ASSIGNED TASK. Copy out the data exactly as it appears, without a single image.
***
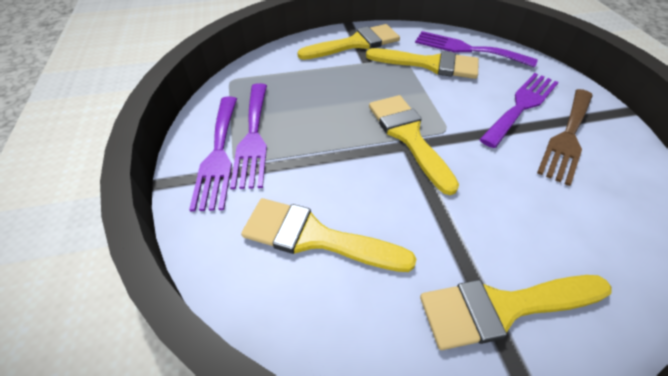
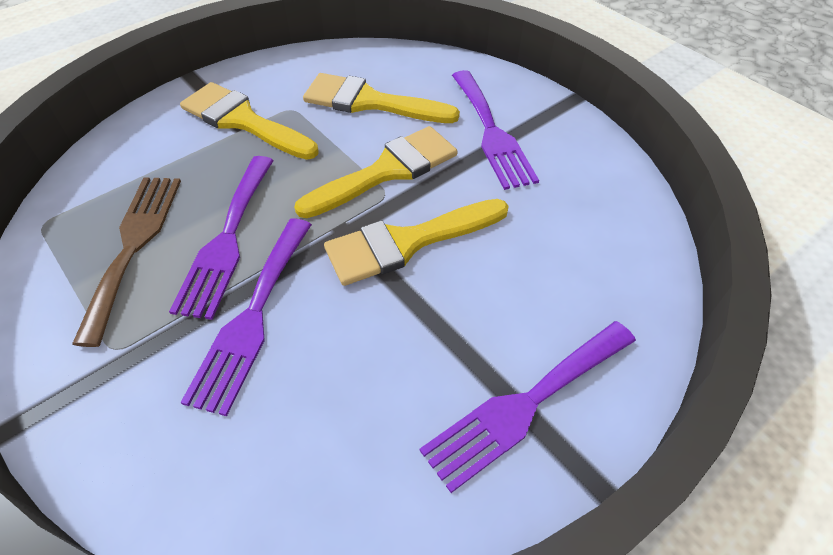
yellow brush: 5 -> 4

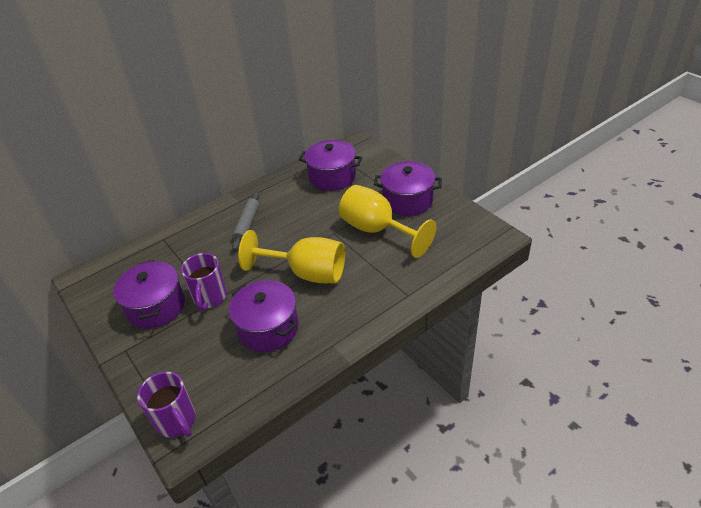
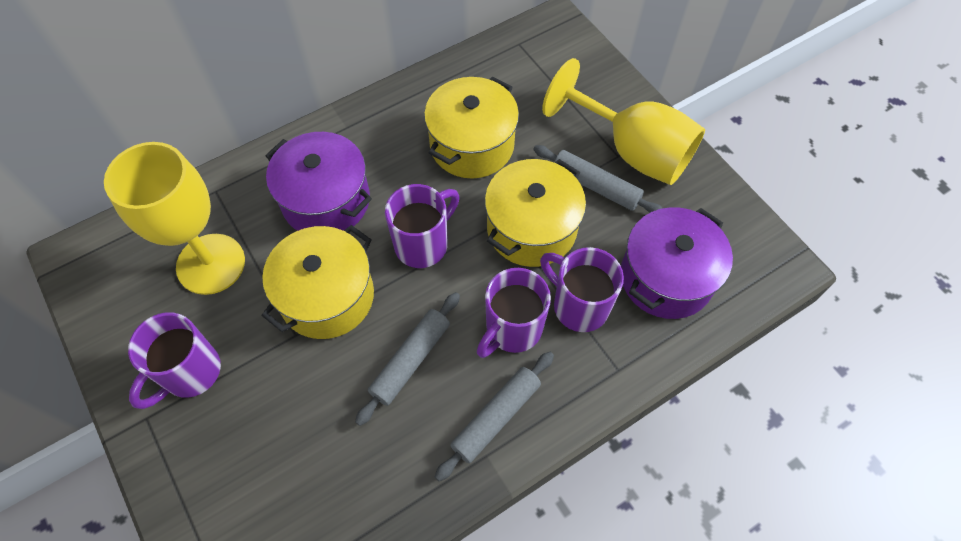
grey rolling pin: 1 -> 3
purple mug: 2 -> 4
purple pot: 4 -> 2
yellow pot: 0 -> 3

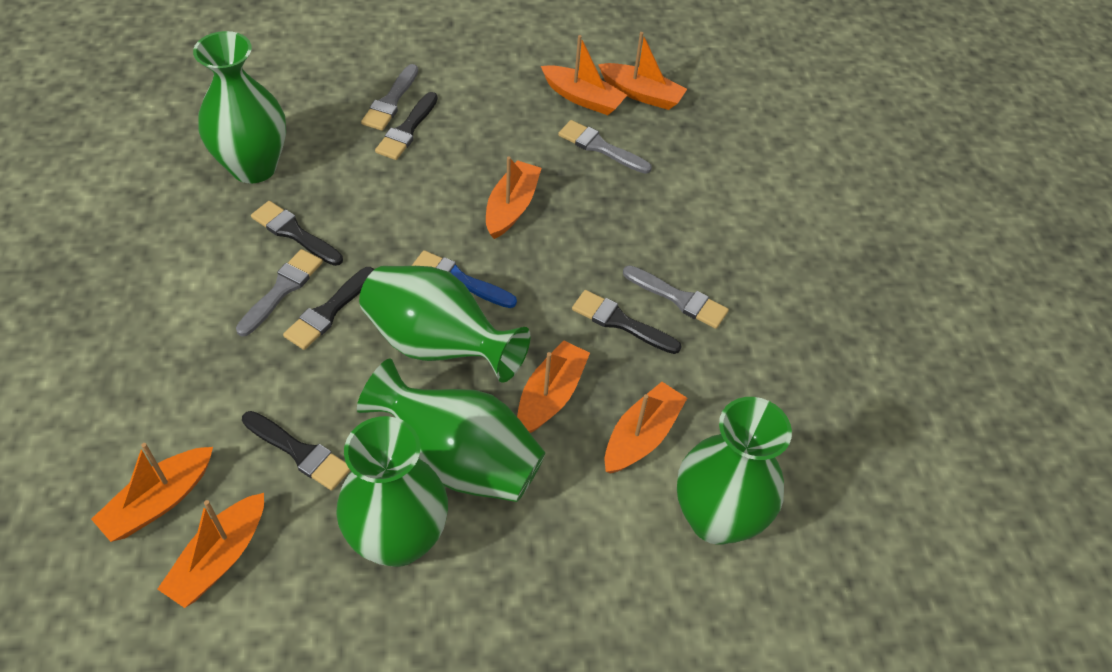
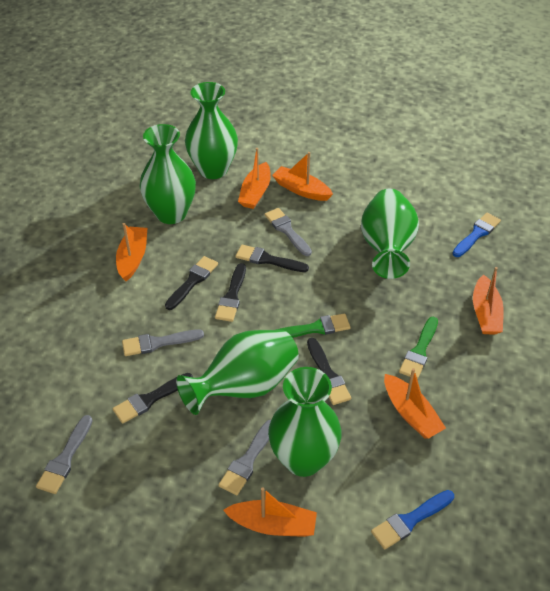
blue brush: 1 -> 2
green brush: 0 -> 2
orange boat: 7 -> 6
***
RESULT OF THIS TASK.
yellow brush: 5 -> 4

grey rolling pin: 1 -> 3
purple mug: 2 -> 4
purple pot: 4 -> 2
yellow pot: 0 -> 3

blue brush: 1 -> 2
green brush: 0 -> 2
orange boat: 7 -> 6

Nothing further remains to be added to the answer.